### TASK STATEMENT
Present the following data again exactly as it is shown.

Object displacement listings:
══════════════════════════════

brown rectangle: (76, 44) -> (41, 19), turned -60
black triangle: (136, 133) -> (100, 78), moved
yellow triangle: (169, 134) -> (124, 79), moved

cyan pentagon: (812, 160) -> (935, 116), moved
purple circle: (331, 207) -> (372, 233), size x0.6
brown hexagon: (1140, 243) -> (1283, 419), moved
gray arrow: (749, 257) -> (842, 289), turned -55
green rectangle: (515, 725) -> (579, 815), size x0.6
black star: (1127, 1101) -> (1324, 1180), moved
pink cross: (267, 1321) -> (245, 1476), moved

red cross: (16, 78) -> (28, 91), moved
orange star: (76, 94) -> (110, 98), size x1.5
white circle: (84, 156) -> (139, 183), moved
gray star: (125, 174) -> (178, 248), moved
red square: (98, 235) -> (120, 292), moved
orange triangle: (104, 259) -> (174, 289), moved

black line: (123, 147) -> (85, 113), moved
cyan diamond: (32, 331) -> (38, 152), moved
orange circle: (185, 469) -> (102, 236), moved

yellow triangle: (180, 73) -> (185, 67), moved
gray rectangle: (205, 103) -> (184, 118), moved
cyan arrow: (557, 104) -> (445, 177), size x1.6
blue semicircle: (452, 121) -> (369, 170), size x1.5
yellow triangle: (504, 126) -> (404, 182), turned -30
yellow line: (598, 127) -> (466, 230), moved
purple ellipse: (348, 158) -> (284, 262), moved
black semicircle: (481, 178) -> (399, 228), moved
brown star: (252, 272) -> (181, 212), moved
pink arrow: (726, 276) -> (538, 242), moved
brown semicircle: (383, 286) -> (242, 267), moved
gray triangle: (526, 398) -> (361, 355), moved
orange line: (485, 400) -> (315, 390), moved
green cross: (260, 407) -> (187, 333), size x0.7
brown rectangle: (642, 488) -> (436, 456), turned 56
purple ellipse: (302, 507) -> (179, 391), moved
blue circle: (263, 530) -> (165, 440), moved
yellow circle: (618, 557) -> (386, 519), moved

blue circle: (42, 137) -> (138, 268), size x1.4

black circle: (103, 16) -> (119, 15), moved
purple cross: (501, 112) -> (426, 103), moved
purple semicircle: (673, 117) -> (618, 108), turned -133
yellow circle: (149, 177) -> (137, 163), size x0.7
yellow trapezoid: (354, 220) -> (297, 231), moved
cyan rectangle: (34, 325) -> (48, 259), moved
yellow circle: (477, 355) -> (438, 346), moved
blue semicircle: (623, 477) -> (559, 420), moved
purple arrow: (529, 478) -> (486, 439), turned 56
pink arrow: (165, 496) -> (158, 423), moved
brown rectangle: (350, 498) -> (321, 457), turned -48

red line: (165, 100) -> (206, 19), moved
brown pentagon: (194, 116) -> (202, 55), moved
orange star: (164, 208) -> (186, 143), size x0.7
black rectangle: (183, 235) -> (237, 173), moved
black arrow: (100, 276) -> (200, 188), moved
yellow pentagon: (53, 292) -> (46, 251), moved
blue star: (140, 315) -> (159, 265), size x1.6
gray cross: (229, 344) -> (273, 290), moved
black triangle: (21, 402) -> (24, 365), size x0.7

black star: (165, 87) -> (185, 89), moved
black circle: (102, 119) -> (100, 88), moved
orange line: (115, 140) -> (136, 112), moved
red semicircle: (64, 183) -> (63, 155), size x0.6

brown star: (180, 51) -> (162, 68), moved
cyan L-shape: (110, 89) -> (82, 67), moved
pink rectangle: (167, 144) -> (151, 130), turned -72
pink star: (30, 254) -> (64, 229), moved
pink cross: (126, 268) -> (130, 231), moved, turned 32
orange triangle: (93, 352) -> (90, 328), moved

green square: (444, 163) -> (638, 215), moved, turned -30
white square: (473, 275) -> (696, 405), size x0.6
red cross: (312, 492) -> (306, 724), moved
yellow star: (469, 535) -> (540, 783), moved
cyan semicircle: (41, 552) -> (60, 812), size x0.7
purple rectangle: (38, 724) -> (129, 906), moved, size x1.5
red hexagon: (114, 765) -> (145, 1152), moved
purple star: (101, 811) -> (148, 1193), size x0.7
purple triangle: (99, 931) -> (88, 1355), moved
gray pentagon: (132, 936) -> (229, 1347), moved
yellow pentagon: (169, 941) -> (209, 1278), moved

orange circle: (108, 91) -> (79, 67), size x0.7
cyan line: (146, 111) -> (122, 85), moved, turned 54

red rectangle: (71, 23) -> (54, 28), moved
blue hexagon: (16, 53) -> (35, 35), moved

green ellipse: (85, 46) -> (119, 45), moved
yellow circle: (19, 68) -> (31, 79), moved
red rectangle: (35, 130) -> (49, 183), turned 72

══════════════════════════════

### SOLUTION TO THIS PROBLEM
brown rectangle: (76, 44) -> (41, 19), turned -60
black triangle: (136, 133) -> (100, 78), moved
yellow triangle: (169, 134) -> (124, 79), moved

cyan pentagon: (812, 160) -> (935, 116), moved
purple circle: (331, 207) -> (372, 233), size x0.6
brown hexagon: (1140, 243) -> (1283, 419), moved
gray arrow: (749, 257) -> (842, 289), turned -55
green rectangle: (515, 725) -> (579, 815), size x0.6
black star: (1127, 1101) -> (1324, 1180), moved
pink cross: (267, 1321) -> (245, 1476), moved

red cross: (16, 78) -> (28, 91), moved
orange star: (76, 94) -> (110, 98), size x1.5
white circle: (84, 156) -> (139, 183), moved
gray star: (125, 174) -> (178, 248), moved
red square: (98, 235) -> (120, 292), moved
orange triangle: (104, 259) -> (174, 289), moved

black line: (123, 147) -> (85, 113), moved
cyan diamond: (32, 331) -> (38, 152), moved
orange circle: (185, 469) -> (102, 236), moved

yellow triangle: (180, 73) -> (185, 67), moved
gray rectangle: (205, 103) -> (184, 118), moved
cyan arrow: (557, 104) -> (445, 177), size x1.6
blue semicircle: (452, 121) -> (369, 170), size x1.5
yellow triangle: (504, 126) -> (404, 182), turned -30
yellow line: (598, 127) -> (466, 230), moved
purple ellipse: (348, 158) -> (284, 262), moved
black semicircle: (481, 178) -> (399, 228), moved
brown star: (252, 272) -> (181, 212), moved
pink arrow: (726, 276) -> (538, 242), moved
brown semicircle: (383, 286) -> (242, 267), moved
gray triangle: (526, 398) -> (361, 355), moved
orange line: (485, 400) -> (315, 390), moved
green cross: (260, 407) -> (187, 333), size x0.7
brown rectangle: (642, 488) -> (436, 456), turned 56
purple ellipse: (302, 507) -> (179, 391), moved
blue circle: (263, 530) -> (165, 440), moved
yellow circle: (618, 557) -> (386, 519), moved

blue circle: (42, 137) -> (138, 268), size x1.4

black circle: (103, 16) -> (119, 15), moved
purple cross: (501, 112) -> (426, 103), moved
purple semicircle: (673, 117) -> (618, 108), turned -133
yellow circle: (149, 177) -> (137, 163), size x0.7
yellow trapezoid: (354, 220) -> (297, 231), moved
cyan rectangle: (34, 325) -> (48, 259), moved
yellow circle: (477, 355) -> (438, 346), moved
blue semicircle: (623, 477) -> (559, 420), moved
purple arrow: (529, 478) -> (486, 439), turned 56
pink arrow: (165, 496) -> (158, 423), moved
brown rectangle: (350, 498) -> (321, 457), turned -48

red line: (165, 100) -> (206, 19), moved
brown pentagon: (194, 116) -> (202, 55), moved
orange star: (164, 208) -> (186, 143), size x0.7
black rectangle: (183, 235) -> (237, 173), moved
black arrow: (100, 276) -> (200, 188), moved
yellow pentagon: (53, 292) -> (46, 251), moved
blue star: (140, 315) -> (159, 265), size x1.6
gray cross: (229, 344) -> (273, 290), moved
black triangle: (21, 402) -> (24, 365), size x0.7

black star: (165, 87) -> (185, 89), moved
black circle: (102, 119) -> (100, 88), moved
orange line: (115, 140) -> (136, 112), moved
red semicircle: (64, 183) -> (63, 155), size x0.6

brown star: (180, 51) -> (162, 68), moved
cyan L-shape: (110, 89) -> (82, 67), moved
pink rectangle: (167, 144) -> (151, 130), turned -72
pink star: (30, 254) -> (64, 229), moved
pink cross: (126, 268) -> (130, 231), moved, turned 32
orange triangle: (93, 352) -> (90, 328), moved

green square: (444, 163) -> (638, 215), moved, turned -30
white square: (473, 275) -> (696, 405), size x0.6
red cross: (312, 492) -> (306, 724), moved
yellow star: (469, 535) -> (540, 783), moved
cyan semicircle: (41, 552) -> (60, 812), size x0.7
purple rectangle: (38, 724) -> (129, 906), moved, size x1.5
red hexagon: (114, 765) -> (145, 1152), moved
purple star: (101, 811) -> (148, 1193), size x0.7
purple triangle: (99, 931) -> (88, 1355), moved
gray pentagon: (132, 936) -> (229, 1347), moved
yellow pentagon: (169, 941) -> (209, 1278), moved

orange circle: (108, 91) -> (79, 67), size x0.7
cyan line: (146, 111) -> (122, 85), moved, turned 54

red rectangle: (71, 23) -> (54, 28), moved
blue hexagon: (16, 53) -> (35, 35), moved

green ellipse: (85, 46) -> (119, 45), moved
yellow circle: (19, 68) -> (31, 79), moved
red rectangle: (35, 130) -> (49, 183), turned 72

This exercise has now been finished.